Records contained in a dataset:
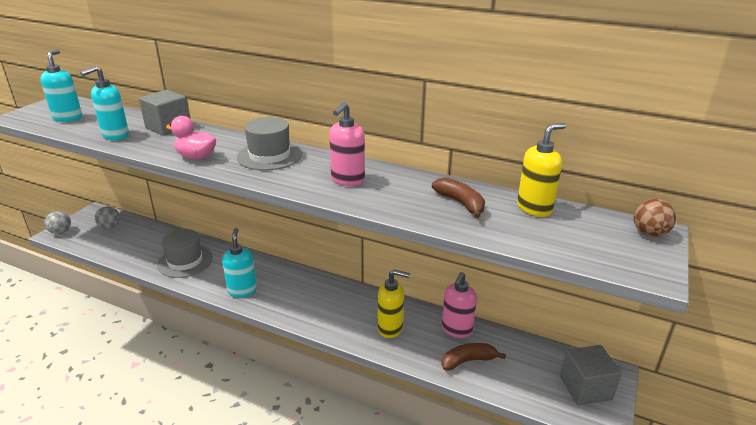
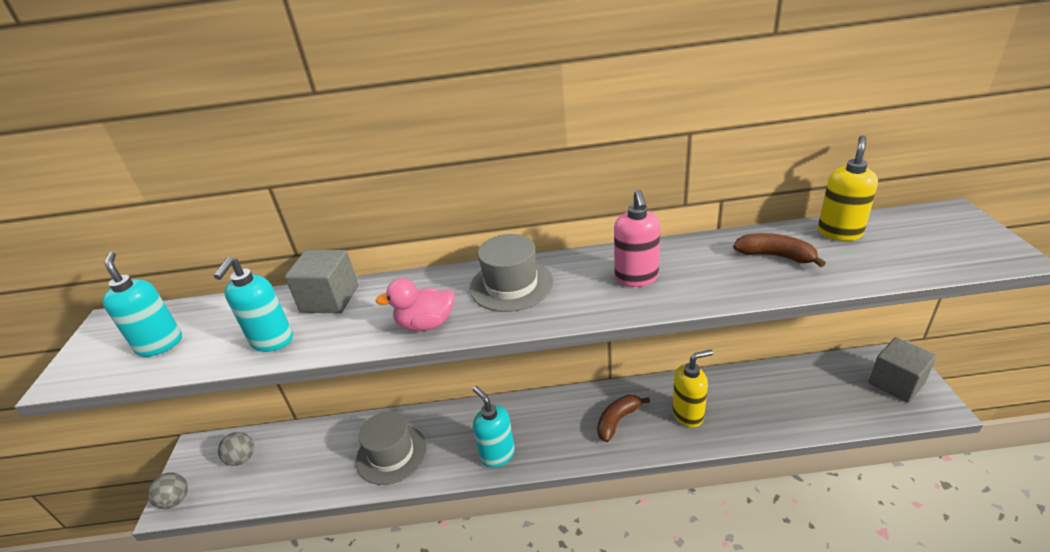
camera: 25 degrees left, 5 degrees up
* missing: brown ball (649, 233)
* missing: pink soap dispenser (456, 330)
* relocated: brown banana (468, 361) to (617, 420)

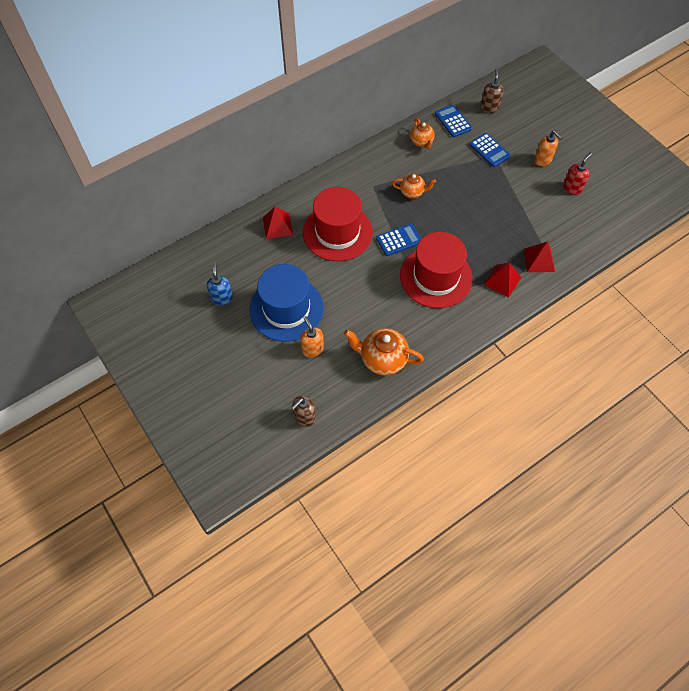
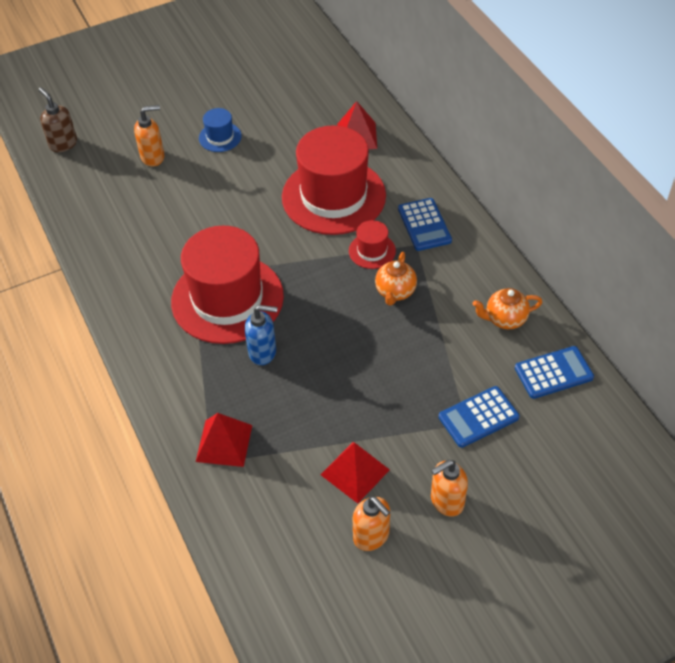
camera: 100 degrees right, 10 degrees down
* missing: brown soap dispenser (489, 107)
* colour: red soap dispenser (572, 188) to orange soap dispenser (371, 536)
* relocated: blue calculator (399, 240) to (424, 225)
* relocated: red pyramid (502, 281) to (355, 472)
* relocated: blue soap dispenser (222, 298) to (263, 352)
* size: blue hat (286, 309) = (220, 137) x0.43
* missing: orange teapot (382, 359)
* appeared: red hat (372, 251)

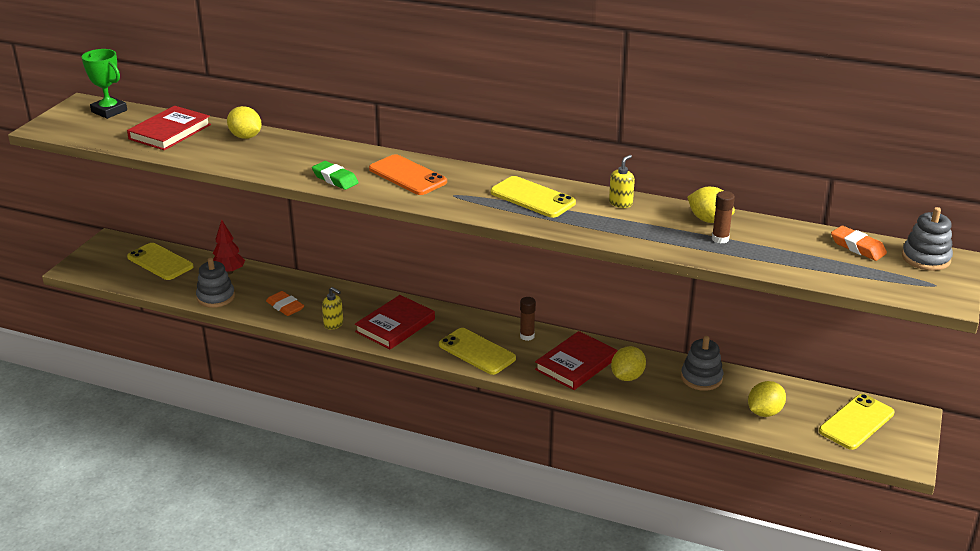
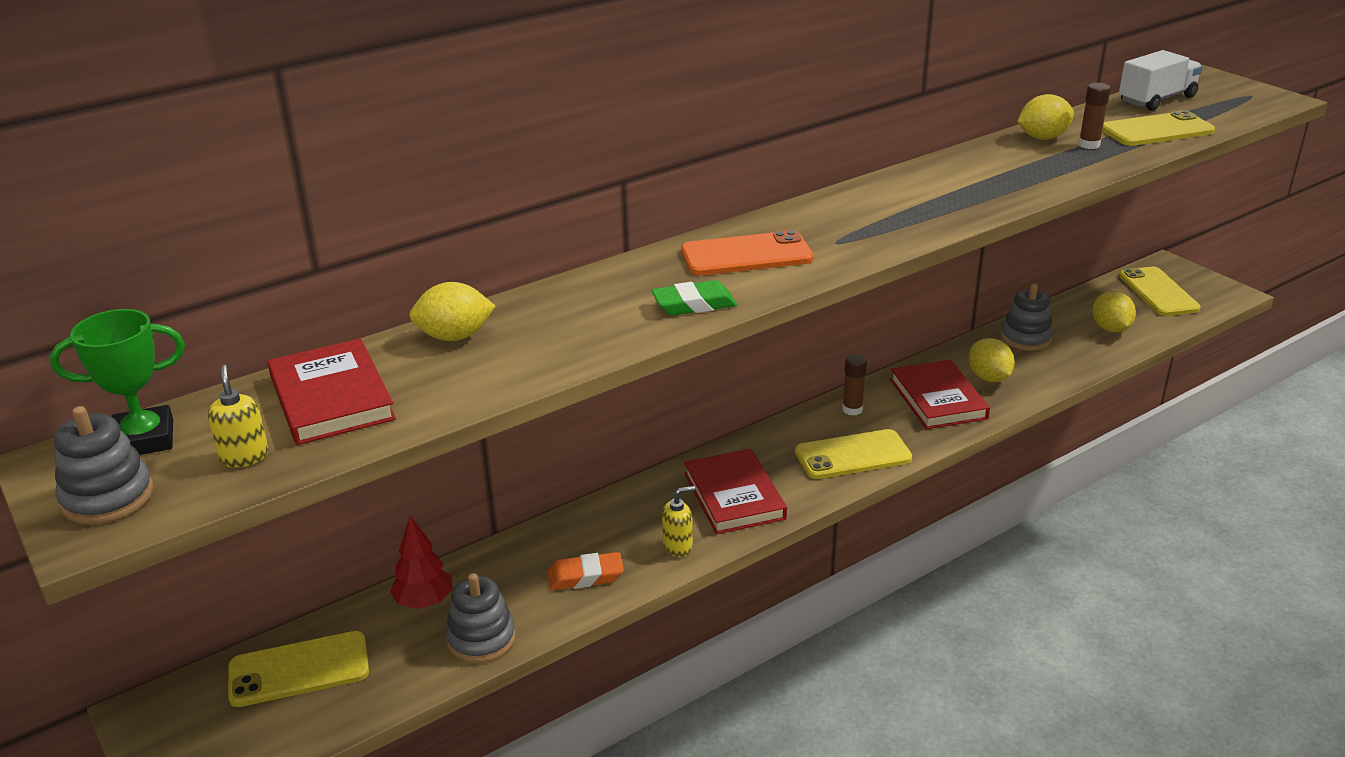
camera: 55 degrees left, 0 degrees up
* relocated: yellow soap dispenser (620, 203) to (244, 456)
* relocated: yellow phone (532, 198) to (1156, 130)
* relocated: grey stacking toy (926, 258) to (108, 497)
* exchanged: orange eraser (857, 247) to white truck (1156, 100)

§ YOUR INSTRUCTIONS: If pictures appear in the data, omit them and copy all other parts exactly.

§ THE COMPLETED TASK:
camera: 25 degrees left, 5 degrees up
* missing: brown ball (649, 233)
* missing: pink soap dispenser (456, 330)
* relocated: brown banana (468, 361) to (617, 420)

camera: 100 degrees right, 10 degrees down
* missing: brown soap dispenser (489, 107)
* colour: red soap dispenser (572, 188) to orange soap dispenser (371, 536)
* relocated: blue calculator (399, 240) to (424, 225)
* relocated: red pyramid (502, 281) to (355, 472)
* relocated: blue soap dispenser (222, 298) to (263, 352)
* size: blue hat (286, 309) = (220, 137) x0.43
* missing: orange teapot (382, 359)
* appeared: red hat (372, 251)

camera: 55 degrees left, 0 degrees up
* relocated: yellow soap dispenser (620, 203) to (244, 456)
* relocated: yellow phone (532, 198) to (1156, 130)
* relocated: grey stacking toy (926, 258) to (108, 497)
* exchanged: orange eraser (857, 247) to white truck (1156, 100)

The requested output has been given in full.